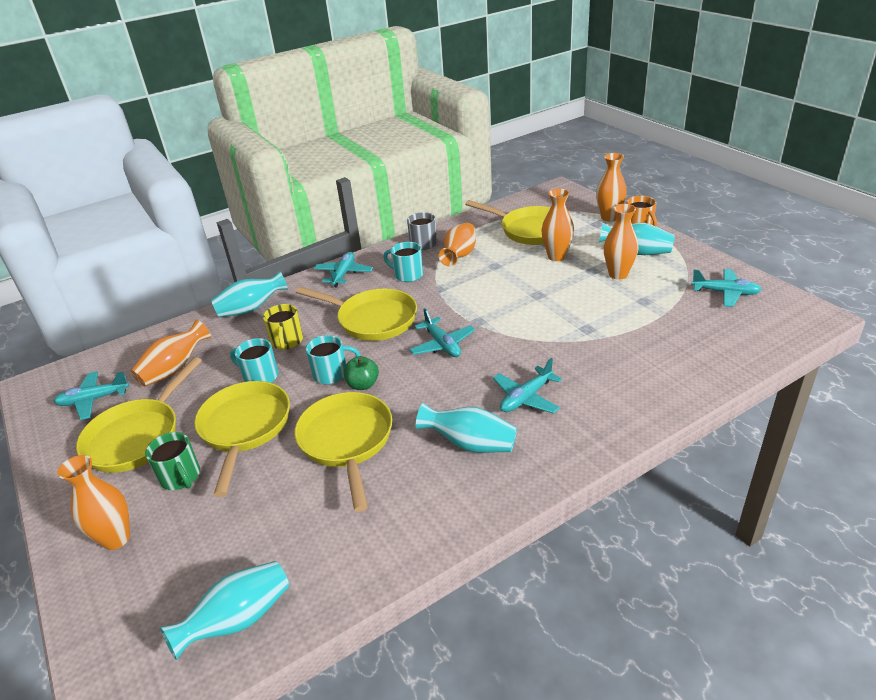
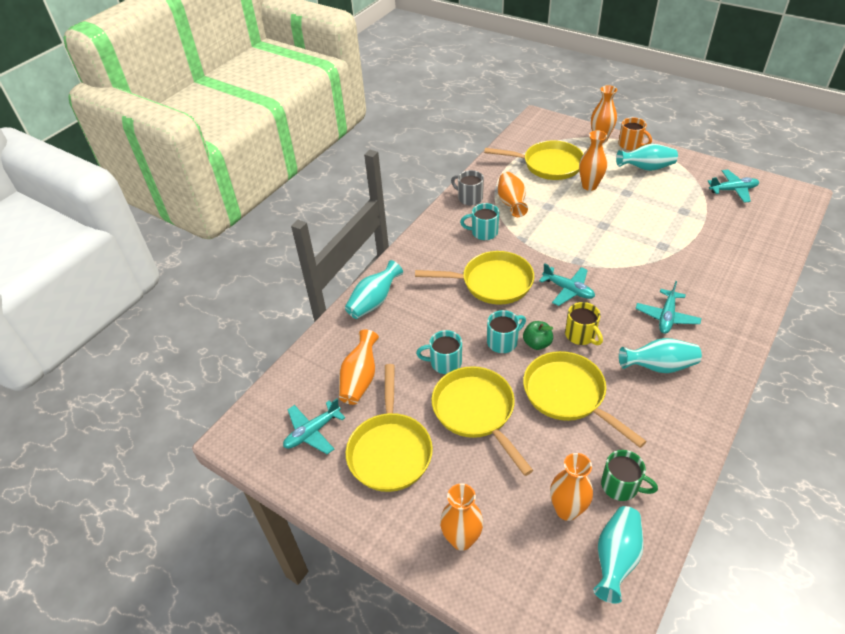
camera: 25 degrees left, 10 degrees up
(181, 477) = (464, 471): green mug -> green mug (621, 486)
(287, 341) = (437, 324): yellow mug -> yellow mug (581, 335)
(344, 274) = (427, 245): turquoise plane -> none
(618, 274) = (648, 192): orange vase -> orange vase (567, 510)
* * *
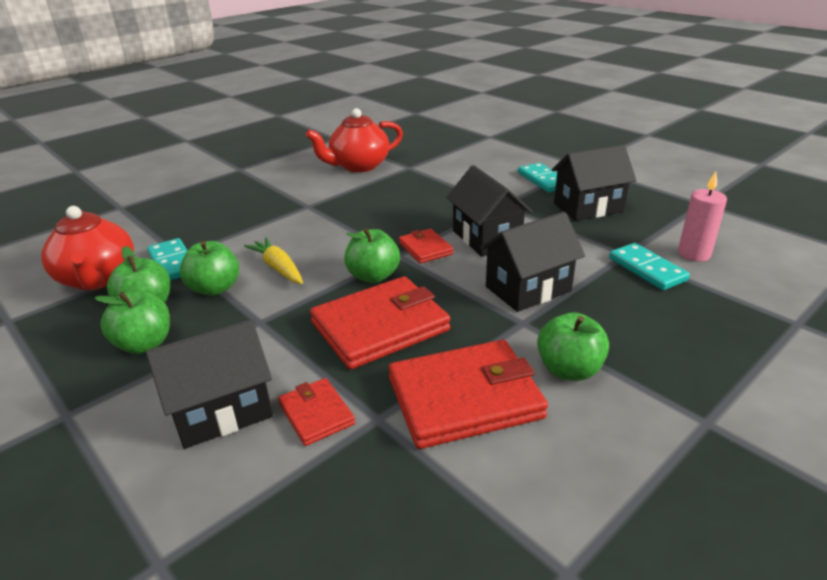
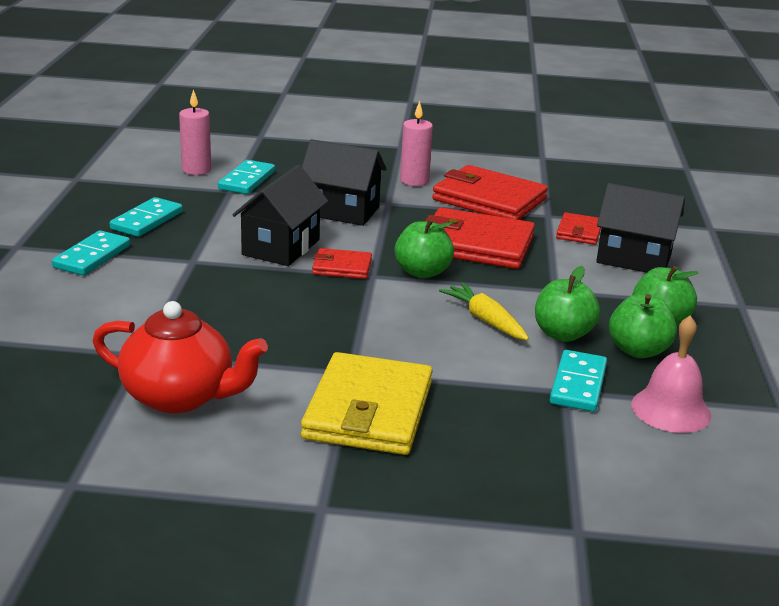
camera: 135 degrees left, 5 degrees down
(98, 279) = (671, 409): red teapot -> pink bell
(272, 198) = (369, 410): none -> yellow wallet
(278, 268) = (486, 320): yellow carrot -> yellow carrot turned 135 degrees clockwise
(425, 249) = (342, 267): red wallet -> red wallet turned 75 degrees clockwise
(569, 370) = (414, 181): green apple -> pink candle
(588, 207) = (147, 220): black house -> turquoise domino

**What you should do**:
Within the listing above, give again exactly every line from the line with "(569, 370) = (414, 181): green" through the line with "(588, 207) = (147, 220): black", both included, and no other line.

**Response for this exercise**:
(569, 370) = (414, 181): green apple -> pink candle
(588, 207) = (147, 220): black house -> turquoise domino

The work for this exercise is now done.